Begin at the line with "none -> white brick I11 level 1" and write out every line after it, exactly, through the last line below, adding nothing.
─── Source information
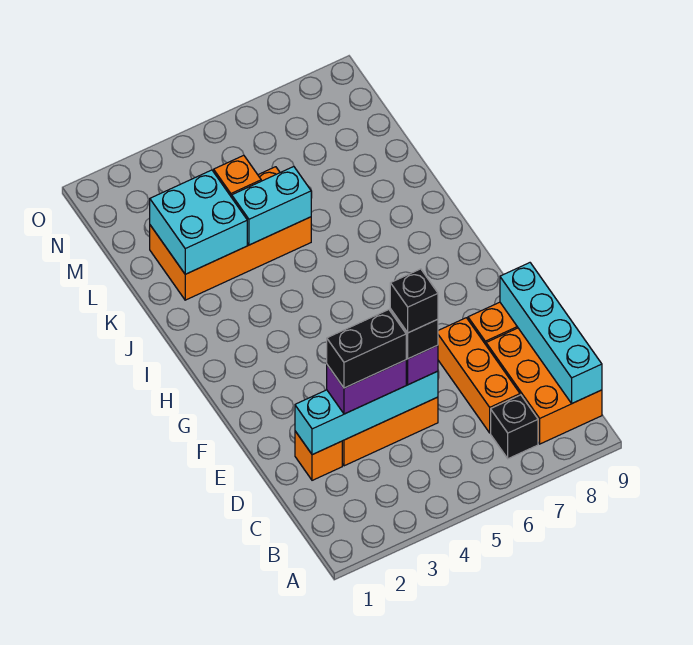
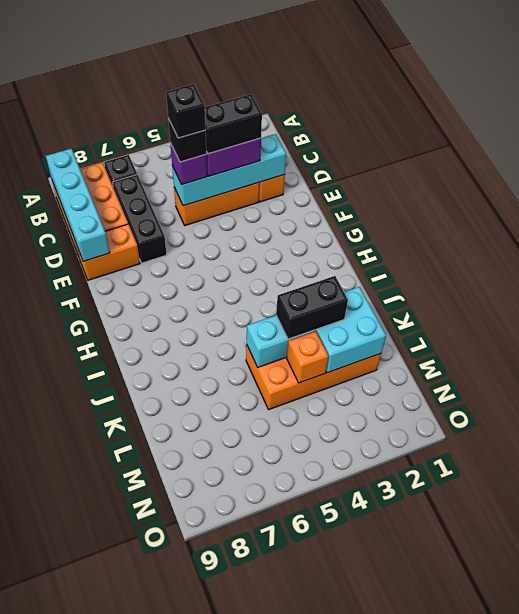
orange brick C7:E7 level 1 -> black brick C7:E7 level 1
none -> black brick K3:K4 level 3

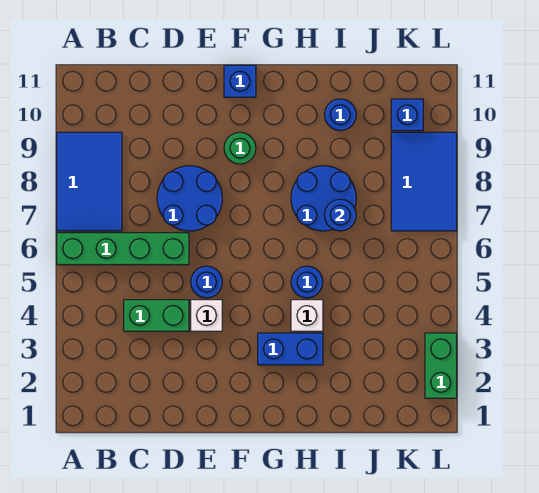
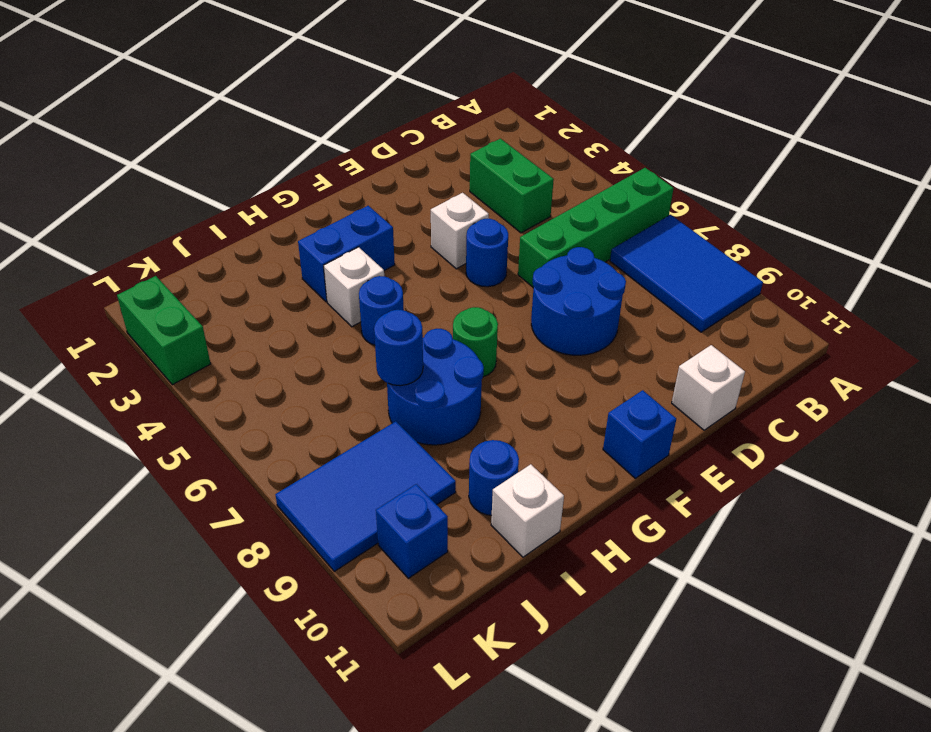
green brick C4:D4 level 1 -> green brick C3:C4 level 1
none -> white brick D11 level 1
green round brick F9 level 1 -> green round brick G7 level 1
none -> white brick I11 level 1
blue tile K7:L9 level 1 -> blue tile J8:L9 level 1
──────
Result of this exercise:
none -> white brick I11 level 1
blue tile K7:L9 level 1 -> blue tile J8:L9 level 1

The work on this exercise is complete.